_AIM OF THE EXERCISE_
The full set of entries is to be printed exactly, with pictures excluded.

_RAW DATA_
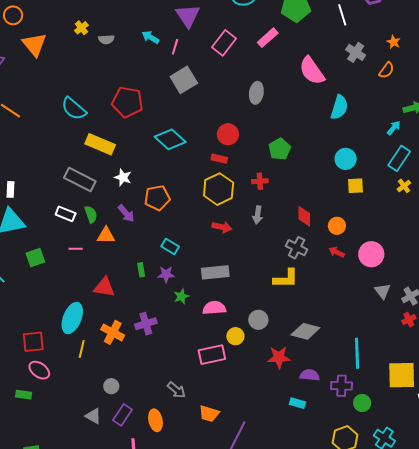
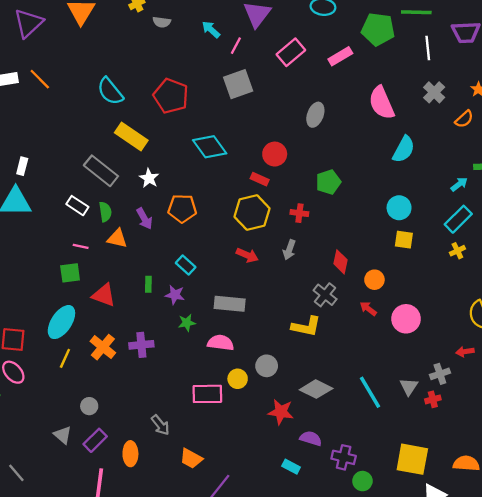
green square: (35, 258) -> (70, 273), moved
gray triangle: (383, 291) -> (409, 387), moved
cyan line: (357, 353) -> (370, 392), moved, turned -40

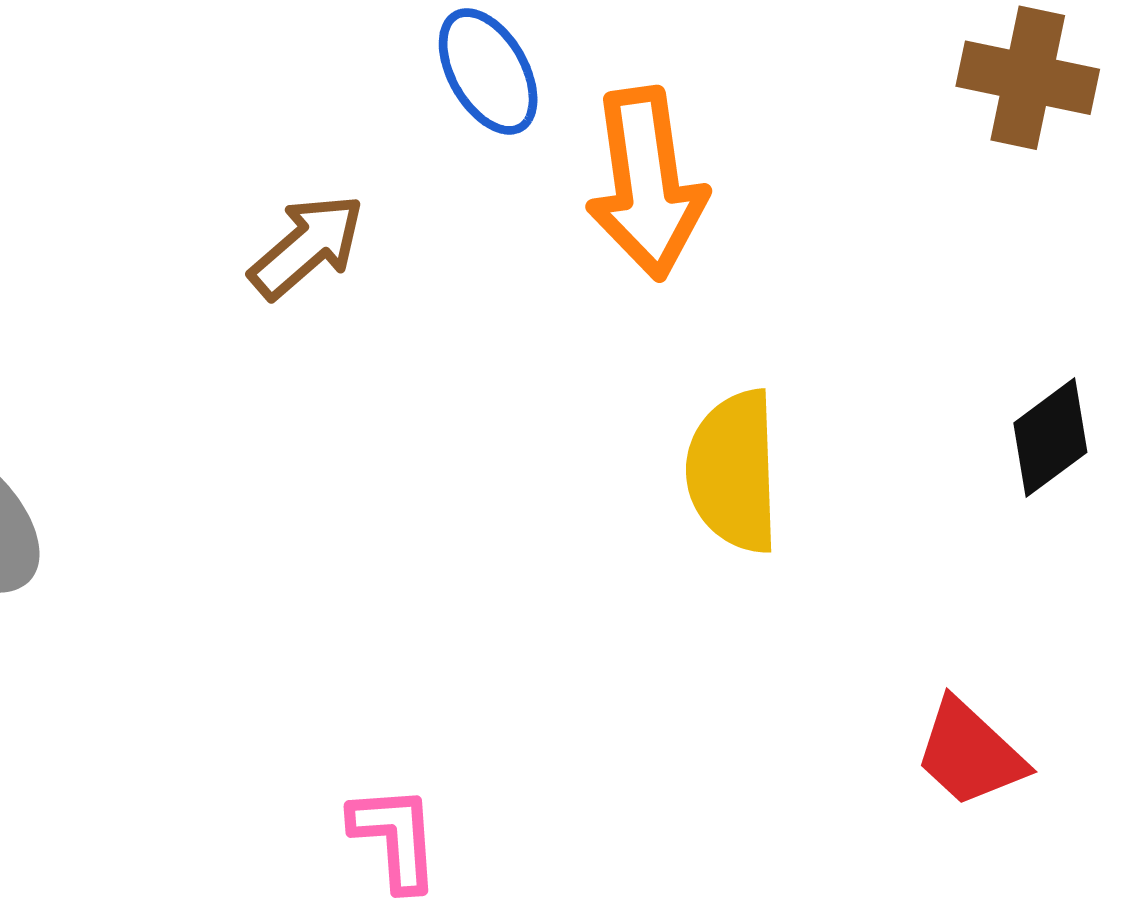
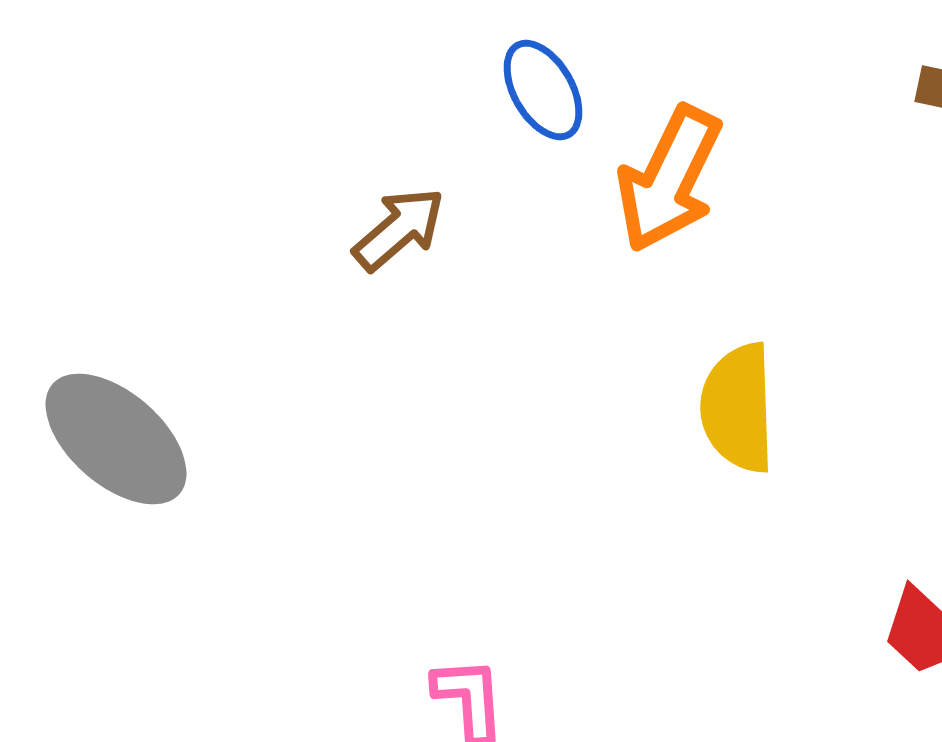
orange arrow: (647, 183) -> (669, 179), turned 34

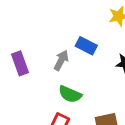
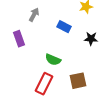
gray arrow: (61, 60) -> (34, 15), moved

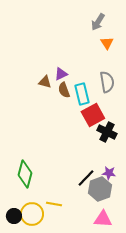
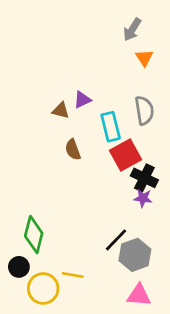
brown semicircle: (64, 90) -> (73, 150), moved
purple star: (109, 173) -> (143, 198), moved
black circle: (14, 216) -> (19, 267), moved

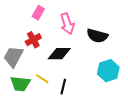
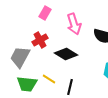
black diamond: (59, 54) -> (66, 54), turned 30

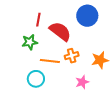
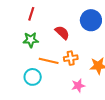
red line: (38, 20) -> (31, 14), moved
red semicircle: (60, 31) -> (62, 33), size x0.7

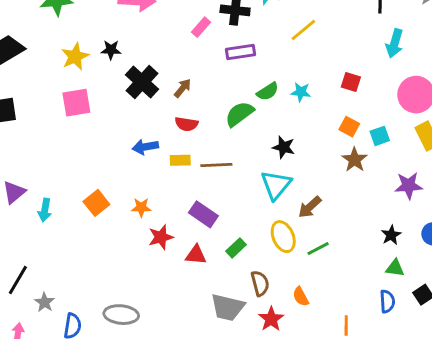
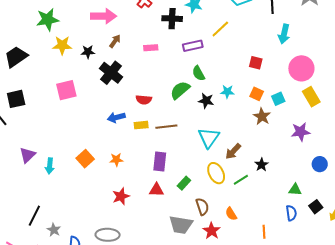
pink rectangle: (201, 27) -> (151, 48), moved, turned 48
purple rectangle: (241, 52) -> (193, 46), moved
yellow star: (75, 57) -> (62, 45), moved, turned 30
brown arrow: (183, 88) -> (115, 41), moved
green semicircle: (268, 92) -> (198, 73), turned 98
cyan star: (301, 92) -> (227, 92), moved
black star: (284, 147) -> (206, 101), moved
purple rectangle: (203, 214) -> (160, 161), turned 66
black star: (391, 235) -> (262, 165), moved
red star: (161, 237) -> (121, 196), moved

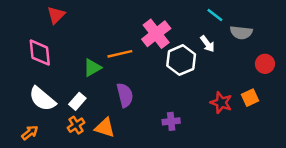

_SOLUTION TO THIS EXERCISE_
green square: (35, 258) -> (70, 273), moved
gray triangle: (383, 291) -> (409, 387), moved
cyan line: (357, 353) -> (370, 392), moved, turned -40

orange arrow: (647, 183) -> (669, 179), turned 34

gray arrow: (61, 60) -> (34, 15), moved

brown semicircle: (64, 90) -> (73, 150), moved
purple star: (109, 173) -> (143, 198), moved
black circle: (14, 216) -> (19, 267), moved

black diamond: (59, 54) -> (66, 54), turned 30

red line: (38, 20) -> (31, 14), moved
red semicircle: (60, 31) -> (62, 33), size x0.7

pink rectangle: (201, 27) -> (151, 48), moved, turned 48
purple rectangle: (241, 52) -> (193, 46), moved
yellow star: (75, 57) -> (62, 45), moved, turned 30
brown arrow: (183, 88) -> (115, 41), moved
green semicircle: (268, 92) -> (198, 73), turned 98
cyan star: (301, 92) -> (227, 92), moved
black star: (284, 147) -> (206, 101), moved
purple rectangle: (203, 214) -> (160, 161), turned 66
black star: (391, 235) -> (262, 165), moved
red star: (161, 237) -> (121, 196), moved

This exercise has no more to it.